(Extracted data Opens)

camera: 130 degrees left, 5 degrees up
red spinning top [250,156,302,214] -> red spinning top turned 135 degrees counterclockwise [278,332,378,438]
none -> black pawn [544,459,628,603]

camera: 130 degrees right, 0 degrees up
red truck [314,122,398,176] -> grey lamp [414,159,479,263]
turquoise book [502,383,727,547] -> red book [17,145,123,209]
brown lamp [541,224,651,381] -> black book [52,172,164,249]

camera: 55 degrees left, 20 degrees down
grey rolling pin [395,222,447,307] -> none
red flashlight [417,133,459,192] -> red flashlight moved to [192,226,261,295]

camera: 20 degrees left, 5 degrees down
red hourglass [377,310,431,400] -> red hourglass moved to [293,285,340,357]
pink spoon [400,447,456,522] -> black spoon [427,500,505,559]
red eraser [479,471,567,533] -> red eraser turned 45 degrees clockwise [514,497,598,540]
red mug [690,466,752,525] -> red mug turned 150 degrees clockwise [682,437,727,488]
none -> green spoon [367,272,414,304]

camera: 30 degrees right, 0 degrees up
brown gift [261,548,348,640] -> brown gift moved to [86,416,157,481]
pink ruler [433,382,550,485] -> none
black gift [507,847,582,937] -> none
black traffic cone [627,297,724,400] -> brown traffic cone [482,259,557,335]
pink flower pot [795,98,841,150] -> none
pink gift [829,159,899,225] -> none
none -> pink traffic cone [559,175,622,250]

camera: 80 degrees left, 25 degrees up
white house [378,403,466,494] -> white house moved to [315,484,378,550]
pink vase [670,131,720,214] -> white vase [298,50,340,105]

(Extracted data Closes)

Task: Each entry shown above should be copied out exactly.

Reply to the task:
camera: 130 degrees left, 5 degrees up
red spinning top [250,156,302,214] -> red spinning top turned 135 degrees counterclockwise [278,332,378,438]
none -> black pawn [544,459,628,603]

camera: 130 degrees right, 0 degrees up
red truck [314,122,398,176] -> grey lamp [414,159,479,263]
turquoise book [502,383,727,547] -> red book [17,145,123,209]
brown lamp [541,224,651,381] -> black book [52,172,164,249]

camera: 55 degrees left, 20 degrees down
grey rolling pin [395,222,447,307] -> none
red flashlight [417,133,459,192] -> red flashlight moved to [192,226,261,295]

camera: 20 degrees left, 5 degrees down
red hourglass [377,310,431,400] -> red hourglass moved to [293,285,340,357]
pink spoon [400,447,456,522] -> black spoon [427,500,505,559]
red eraser [479,471,567,533] -> red eraser turned 45 degrees clockwise [514,497,598,540]
red mug [690,466,752,525] -> red mug turned 150 degrees clockwise [682,437,727,488]
none -> green spoon [367,272,414,304]

camera: 30 degrees right, 0 degrees up
brown gift [261,548,348,640] -> brown gift moved to [86,416,157,481]
pink ruler [433,382,550,485] -> none
black gift [507,847,582,937] -> none
black traffic cone [627,297,724,400] -> brown traffic cone [482,259,557,335]
pink flower pot [795,98,841,150] -> none
pink gift [829,159,899,225] -> none
none -> pink traffic cone [559,175,622,250]

camera: 80 degrees left, 25 degrees up
white house [378,403,466,494] -> white house moved to [315,484,378,550]
pink vase [670,131,720,214] -> white vase [298,50,340,105]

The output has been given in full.